Instructions to follow: Look below for the line with "(616, 348) = (142, 290): white", then give it again exactly, along with every line that comes after it, the final line included.

Collected material:
════════════════════
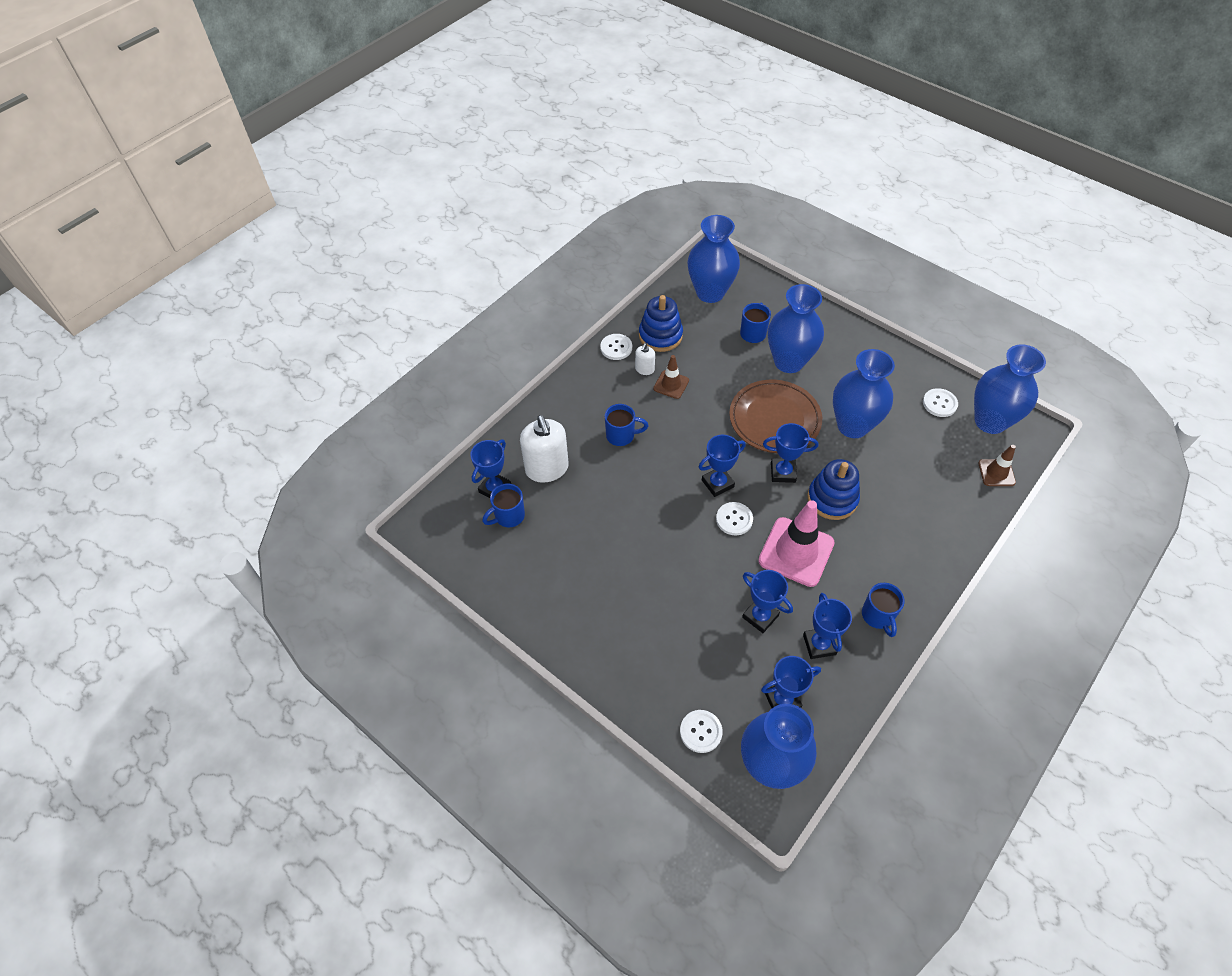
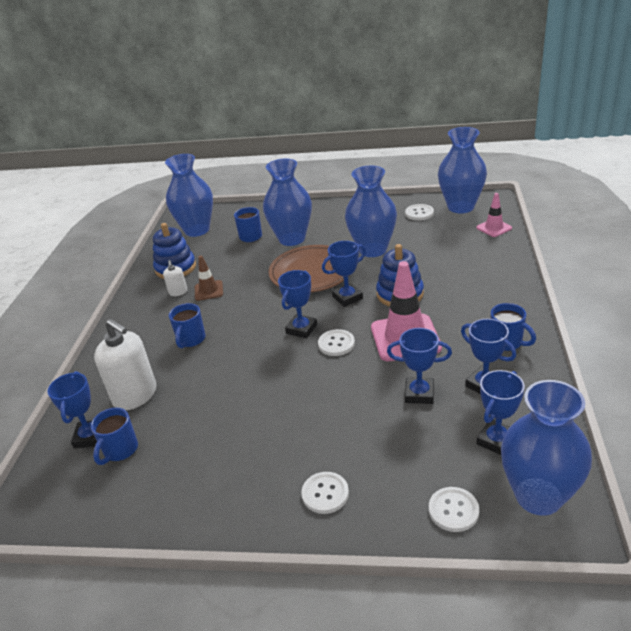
camera: 30 degrees left, 20 degrees down
(616, 348) = (142, 290): white button -> white button (325, 493)
(621, 435) = (191, 340): blue mug -> blue mug turned 135 degrees clockwise
(996, 473) = (494, 228): brown traffic cone -> pink traffic cone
════════════════════
Task result:
(616, 348) = (142, 290): white button -> white button (325, 493)
(621, 435) = (191, 340): blue mug -> blue mug turned 135 degrees clockwise
(996, 473) = (494, 228): brown traffic cone -> pink traffic cone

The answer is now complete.